■ **Exercise directions**:
Print the data exactly as written, line for line, and leave its pictures behind.

*** Opening of Provided entries ***

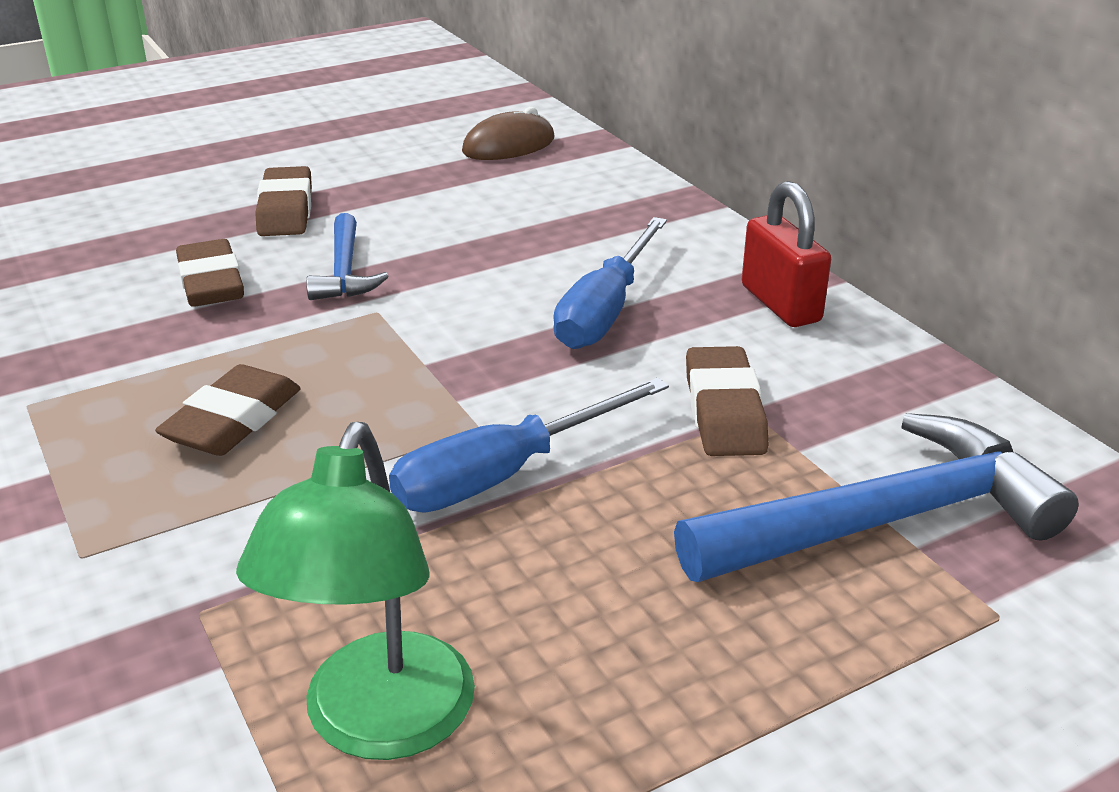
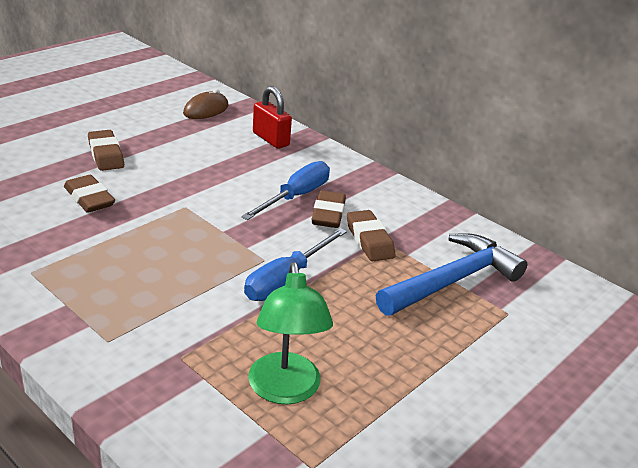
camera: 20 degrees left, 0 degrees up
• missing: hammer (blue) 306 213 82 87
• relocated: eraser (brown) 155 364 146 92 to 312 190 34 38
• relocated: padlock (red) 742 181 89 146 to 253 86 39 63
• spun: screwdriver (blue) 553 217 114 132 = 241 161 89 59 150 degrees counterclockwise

*** Close of Provided entries ***

■ **Finished task**:
camera: 20 degrees left, 0 degrees up
• missing: hammer (blue) 306 213 82 87
• relocated: eraser (brown) 155 364 146 92 to 312 190 34 38
• relocated: padlock (red) 742 181 89 146 to 253 86 39 63
• spun: screwdriver (blue) 553 217 114 132 = 241 161 89 59 150 degrees counterclockwise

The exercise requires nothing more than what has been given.